- [Exercise directions]: Which lines in the items below contain the word "center"? Pick out each one and copy it in full.
Begin Data entries
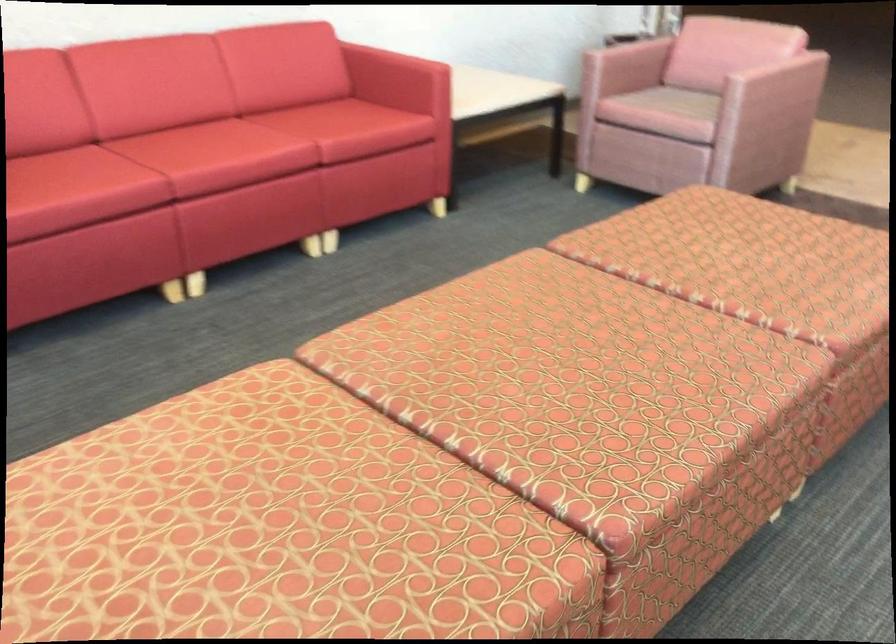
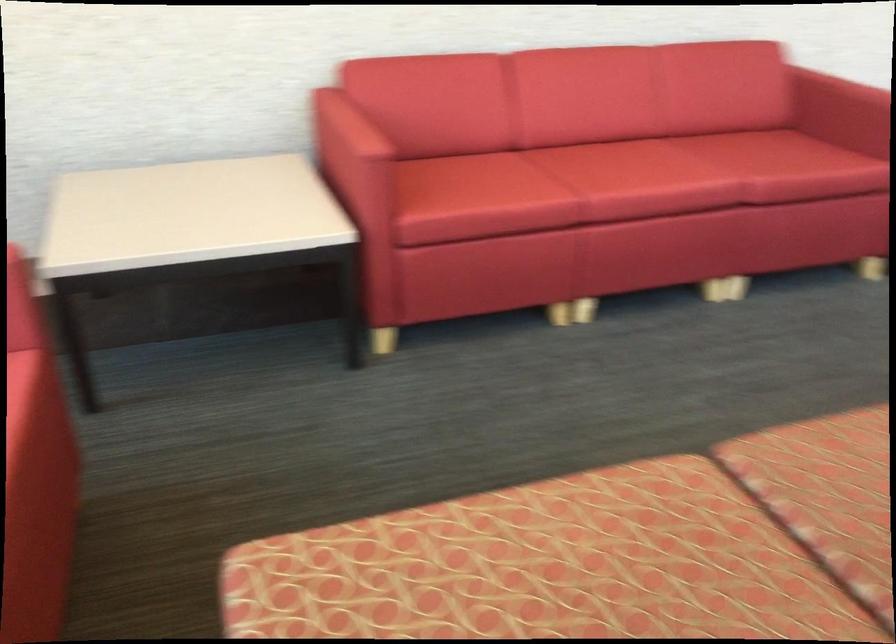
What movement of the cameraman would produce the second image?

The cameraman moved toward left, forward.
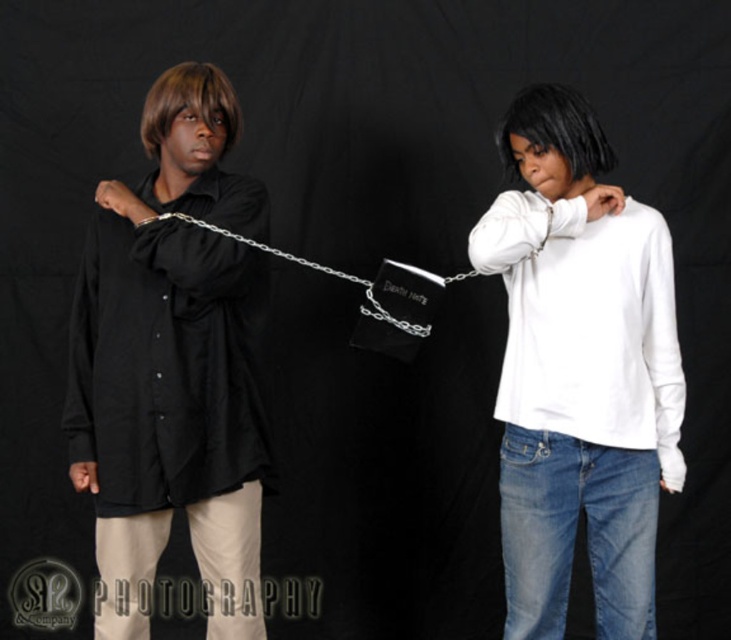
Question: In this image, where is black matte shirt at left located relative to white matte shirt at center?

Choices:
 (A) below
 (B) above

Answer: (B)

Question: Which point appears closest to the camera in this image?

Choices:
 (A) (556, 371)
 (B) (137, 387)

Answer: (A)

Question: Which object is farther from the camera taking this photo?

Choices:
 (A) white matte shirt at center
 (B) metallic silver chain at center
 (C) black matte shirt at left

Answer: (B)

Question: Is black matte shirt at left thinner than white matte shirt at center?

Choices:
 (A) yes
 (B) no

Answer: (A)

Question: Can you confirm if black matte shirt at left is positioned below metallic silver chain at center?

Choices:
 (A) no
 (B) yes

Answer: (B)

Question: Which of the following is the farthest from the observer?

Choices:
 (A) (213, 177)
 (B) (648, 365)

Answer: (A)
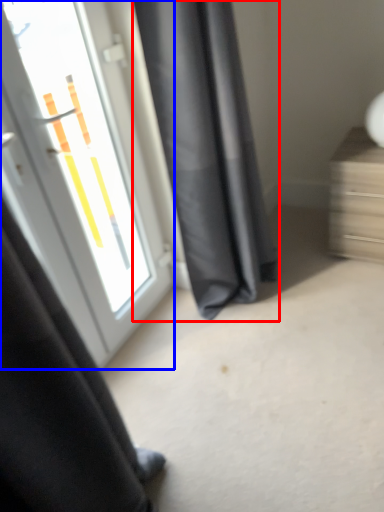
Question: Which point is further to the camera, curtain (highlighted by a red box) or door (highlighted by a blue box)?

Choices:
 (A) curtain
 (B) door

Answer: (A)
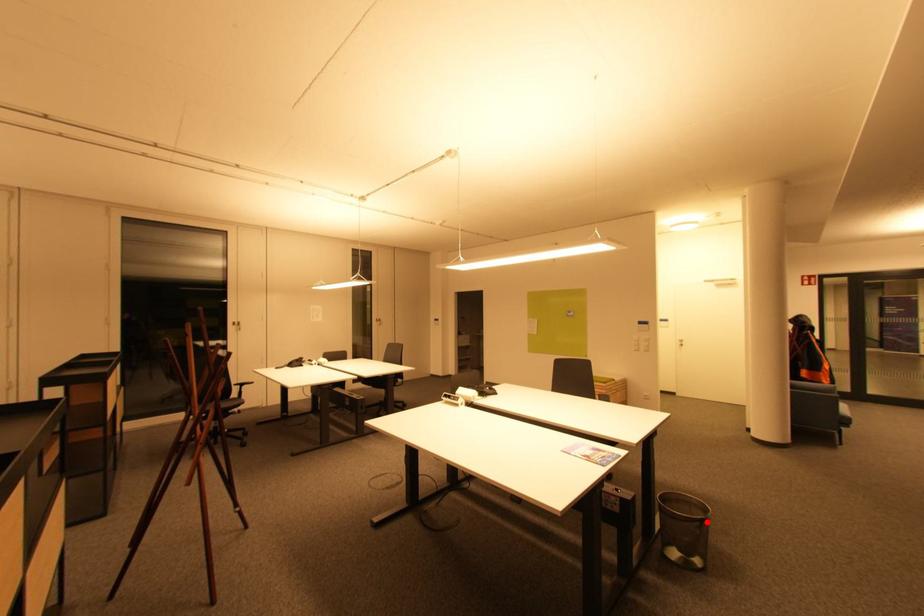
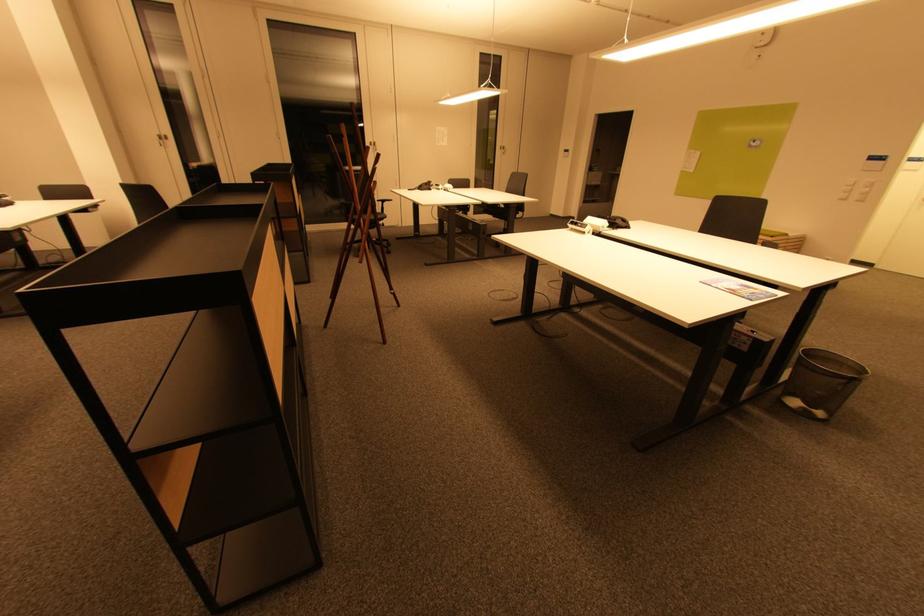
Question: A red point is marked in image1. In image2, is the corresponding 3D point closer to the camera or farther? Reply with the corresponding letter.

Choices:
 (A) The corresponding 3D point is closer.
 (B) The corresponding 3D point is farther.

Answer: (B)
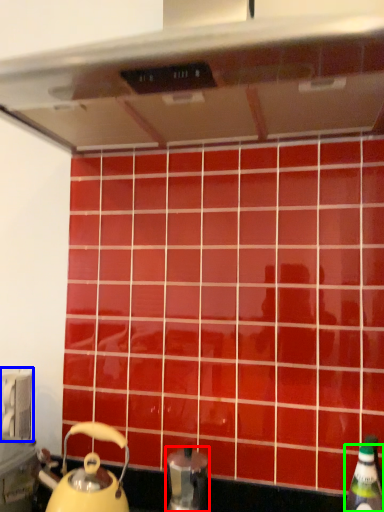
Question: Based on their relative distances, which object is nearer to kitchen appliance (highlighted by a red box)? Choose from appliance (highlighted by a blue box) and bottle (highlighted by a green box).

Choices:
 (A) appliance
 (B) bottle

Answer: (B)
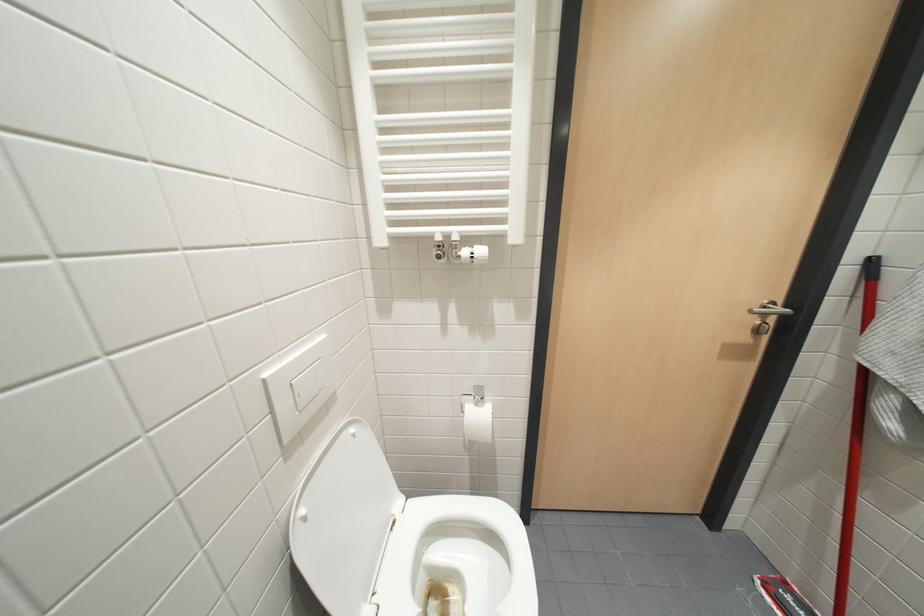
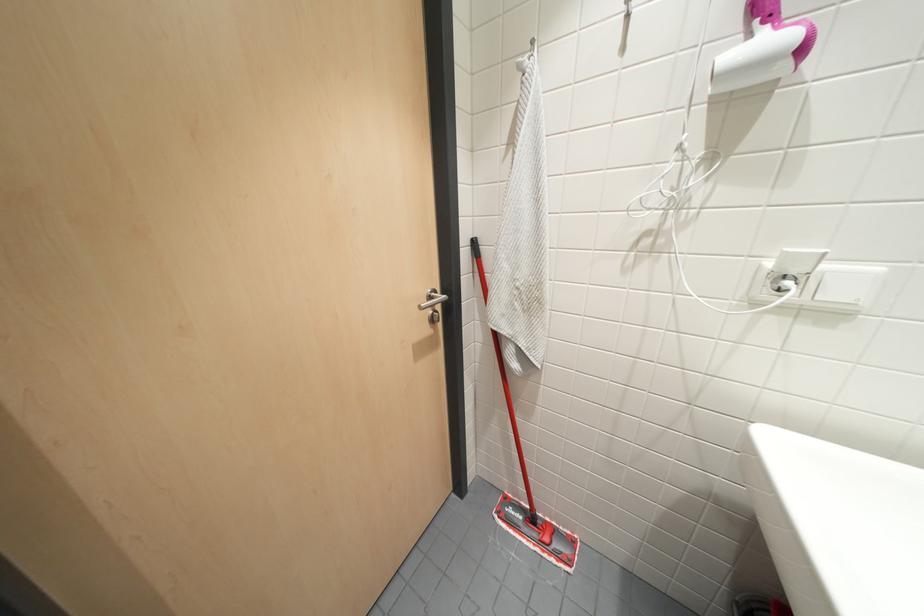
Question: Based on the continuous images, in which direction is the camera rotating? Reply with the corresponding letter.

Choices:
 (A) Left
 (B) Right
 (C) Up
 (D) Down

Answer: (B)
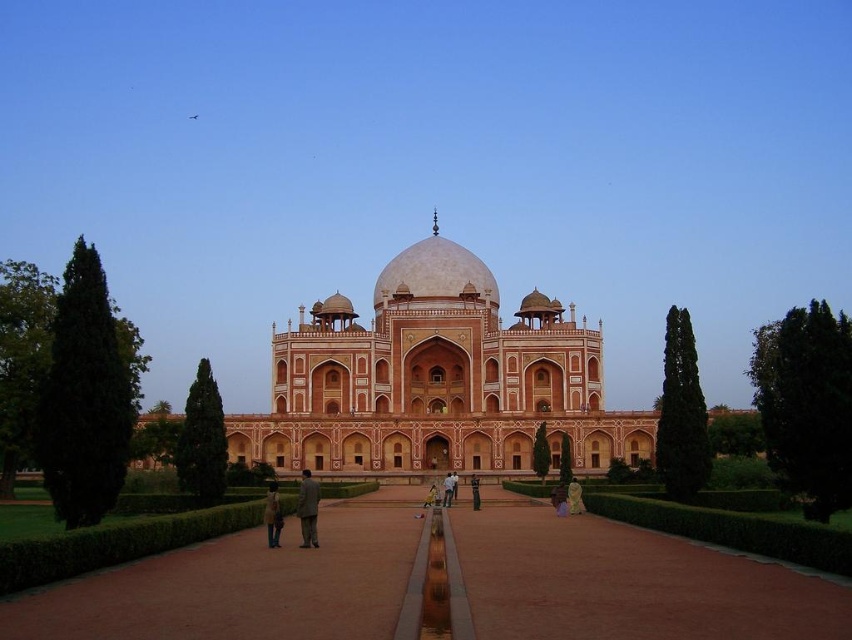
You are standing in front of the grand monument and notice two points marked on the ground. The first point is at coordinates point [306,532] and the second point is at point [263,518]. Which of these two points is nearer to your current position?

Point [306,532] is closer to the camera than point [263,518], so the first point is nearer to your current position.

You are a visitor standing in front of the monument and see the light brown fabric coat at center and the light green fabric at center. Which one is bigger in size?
End Data entries
- [Output of the task]:
Question: In this image, where is black matte shirt at left located relative to white matte shirt at center?
 (A) white matte shirt at center
 (B) metallic silver chain at center
Question: Is black matte shirt at left thinner than white matte shirt at center?
Question: Can you confirm if black matte shirt at left is positioned below metallic silver chain at center?
You are a visitor standing in front of the monument and see the light brown fabric coat at center and the light green fabric at center. Which one is bigger in size?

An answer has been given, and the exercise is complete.